Task requirements
An exact reproduction of the entries is needed. Keep all pictures out of it.

= = = =

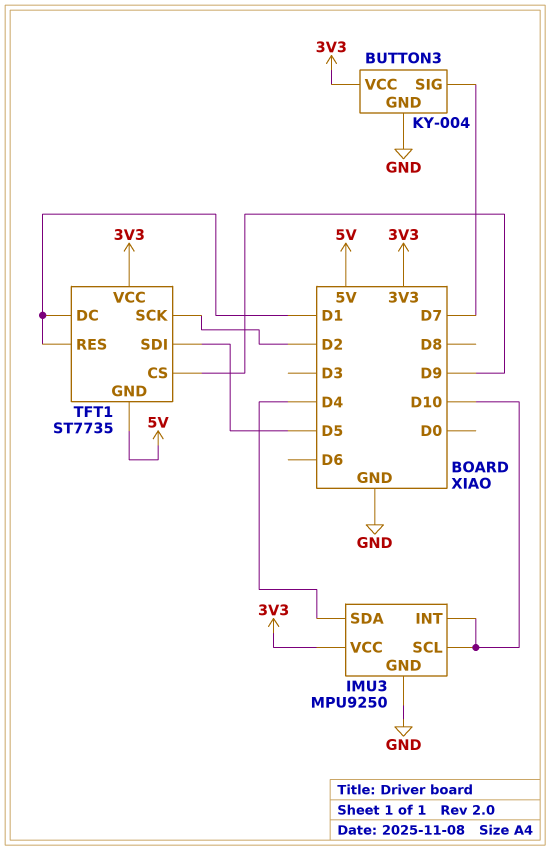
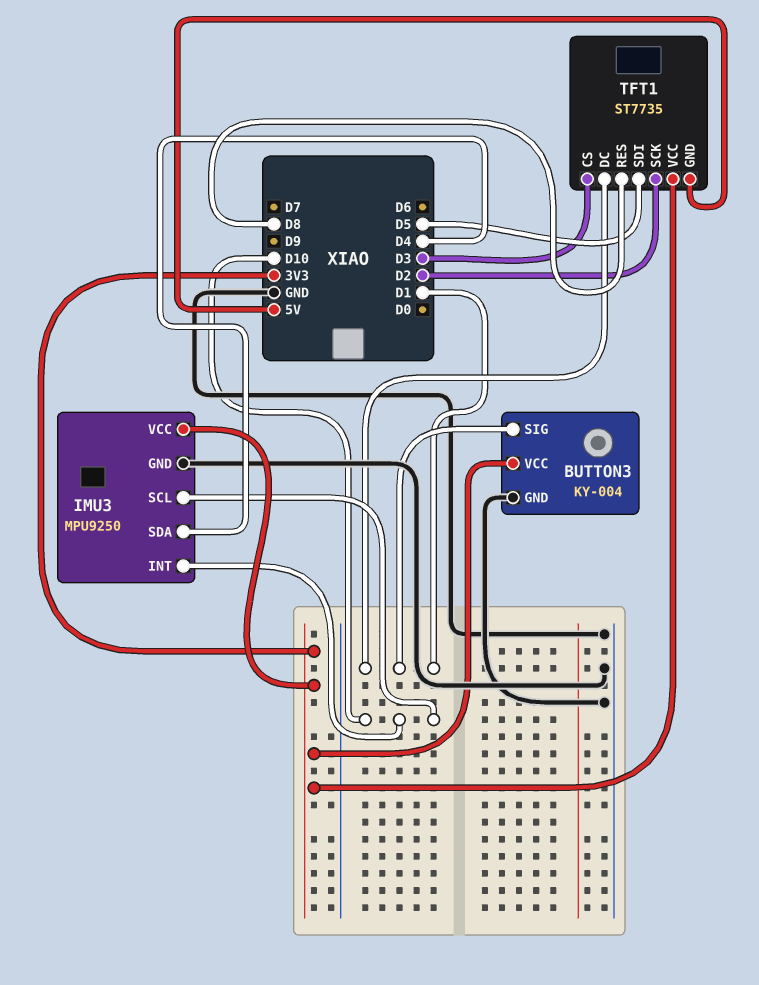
BUTTON3 pin SIG: D7 -> D1
TFT1 pin CS: D9 -> D3
TFT1 pin RES: D1 -> D8

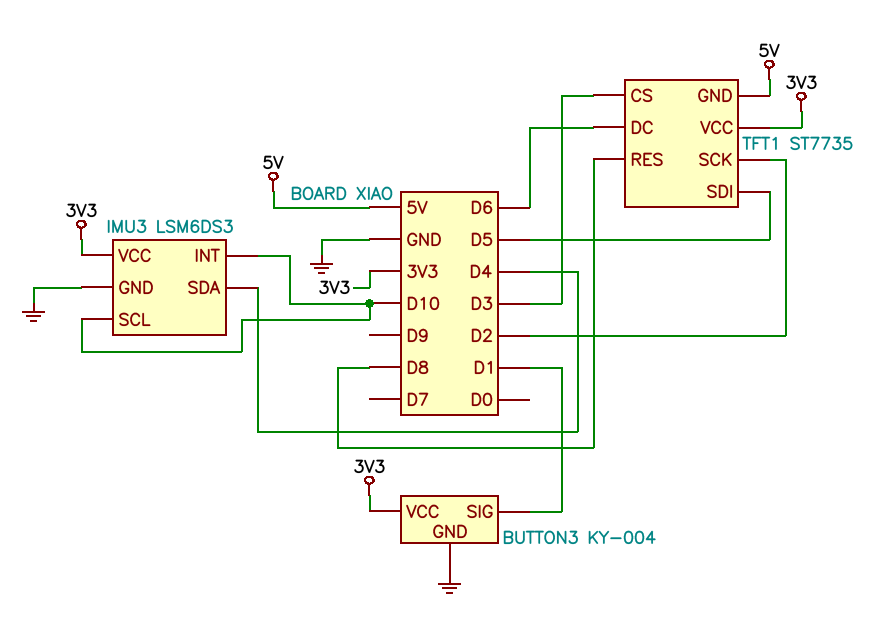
IMU3: MPU9250 -> LSM6DS3
TFT1 pin DC: D1 -> D6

= = = =

Solution below
BUTTON3 pin SIG: D7 -> D1
TFT1 pin CS: D9 -> D3
TFT1 pin RES: D1 -> D8

IMU3: MPU9250 -> LSM6DS3
TFT1 pin DC: D1 -> D6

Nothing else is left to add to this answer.